(Given data)

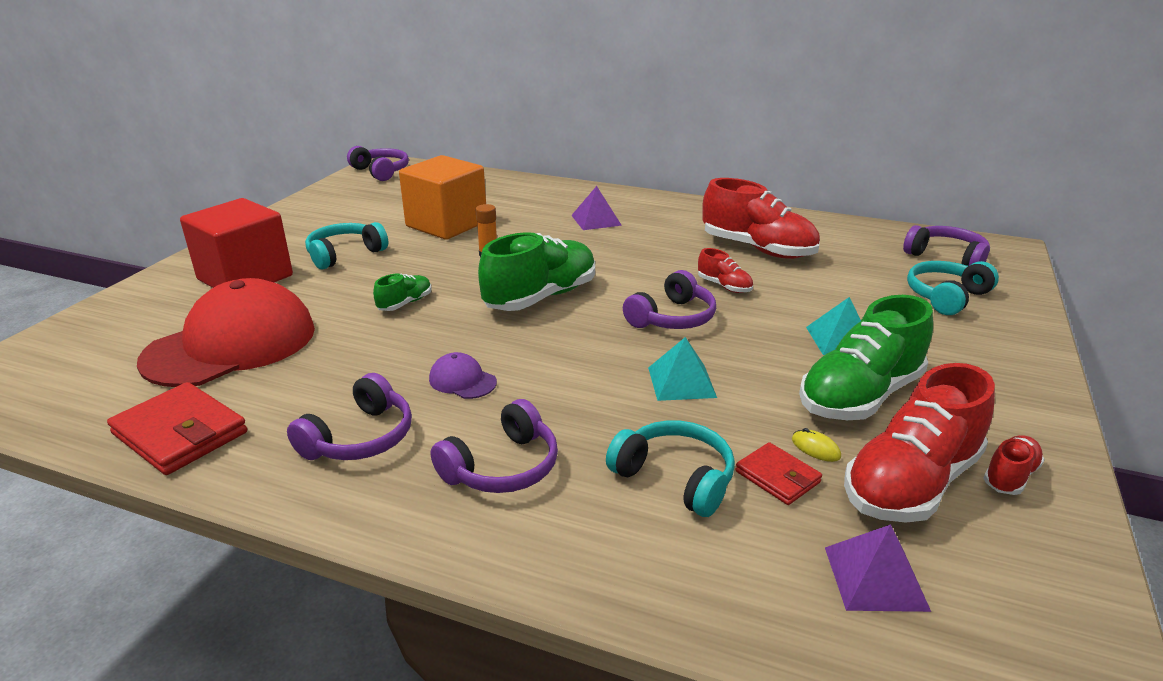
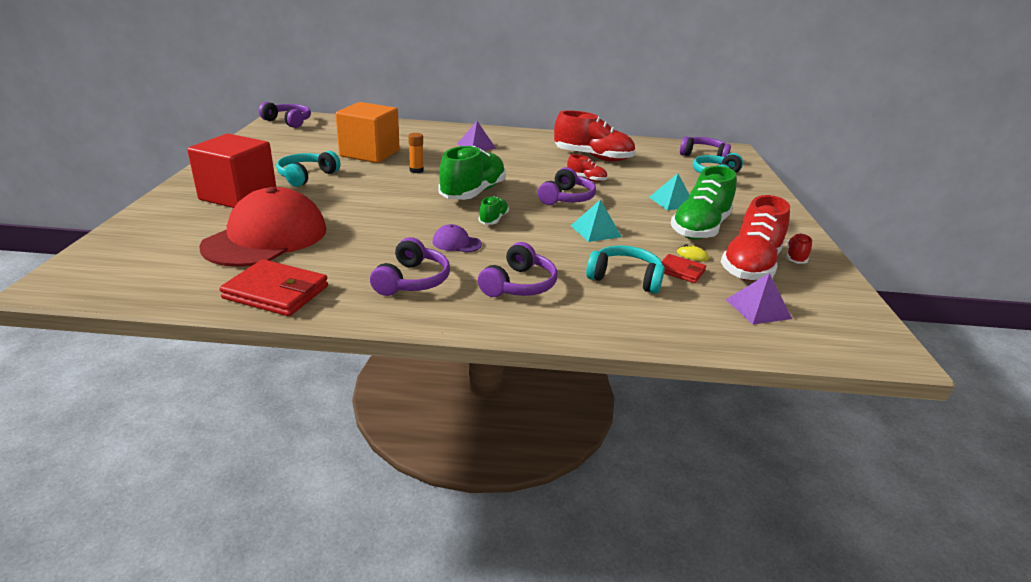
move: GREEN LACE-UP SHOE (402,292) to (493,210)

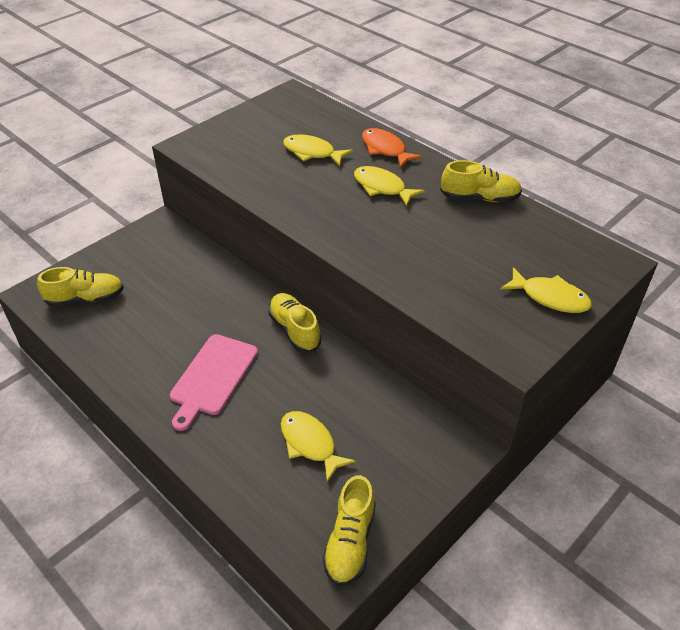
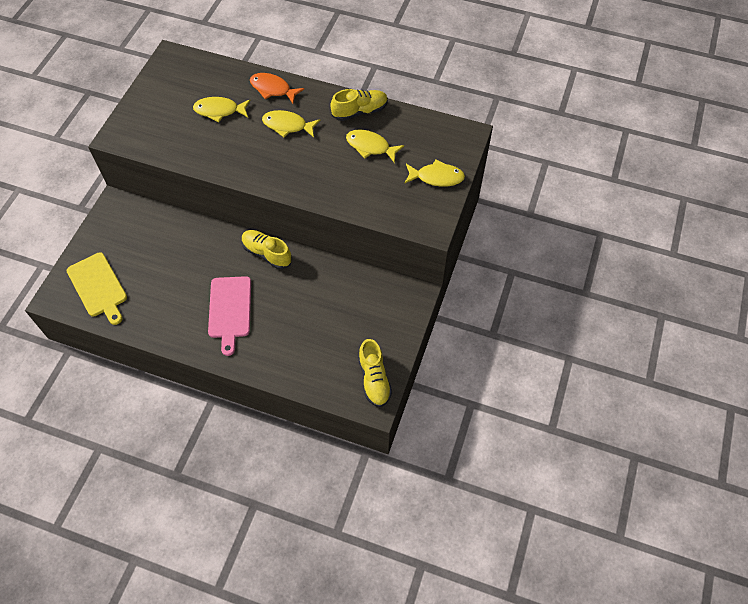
move: YELLOW TOY FISH (318,446) to (375,146)
replace: YELLOW LACE-UP SHOE (80,287) to YELLOW CUTTING BOARD (97,288)

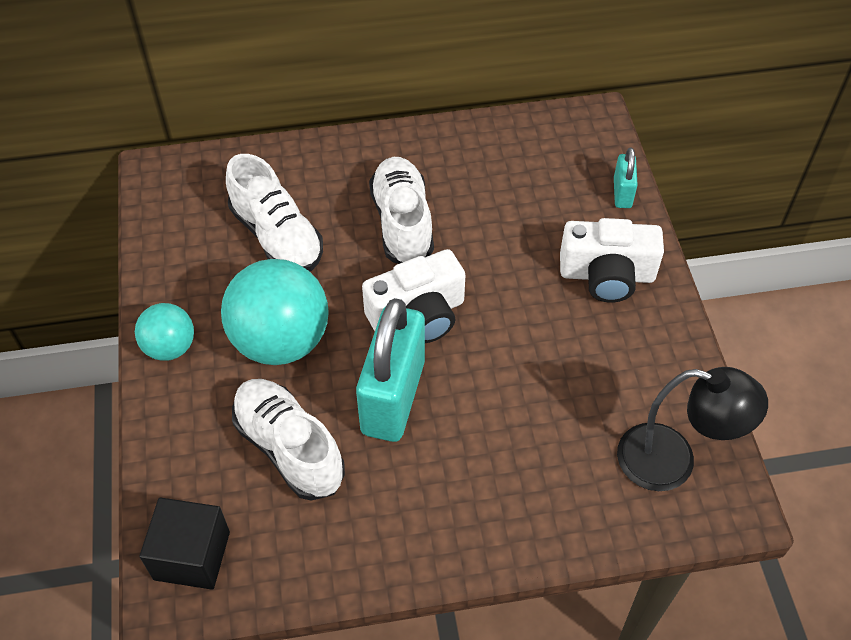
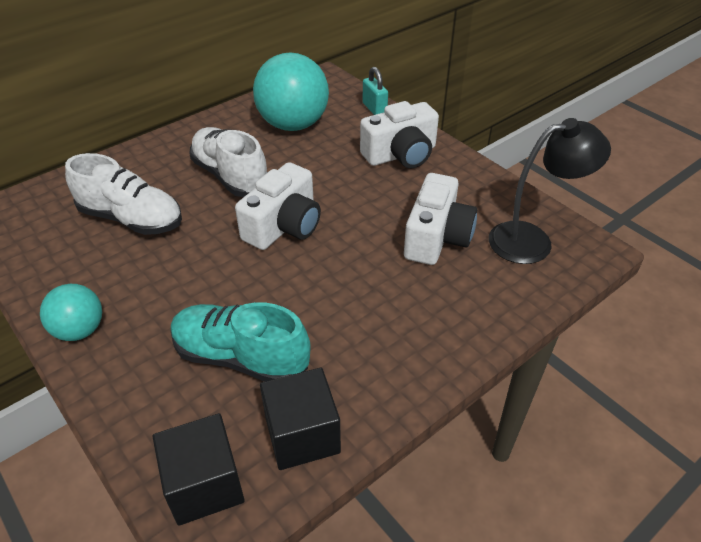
delete: TEAL LOCK (390,370)
insert: JET-BLACK CUBE (300,419); WHITE CAMERA (440,219)
move: TEAL SPHERE (275,312) to (291,92)
recolor: WHITE LACE-UP SHOE (288,440) to TEAL LACE-UP SHOE (241,342)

(End Given data)

Directions for this task:
The line with "delete: TEAL LOCK (390,370)" and all lines after it through the end of the data above: write these out exactly and add nothing.

Written response:
delete: TEAL LOCK (390,370)
insert: JET-BLACK CUBE (300,419); WHITE CAMERA (440,219)
move: TEAL SPHERE (275,312) to (291,92)
recolor: WHITE LACE-UP SHOE (288,440) to TEAL LACE-UP SHOE (241,342)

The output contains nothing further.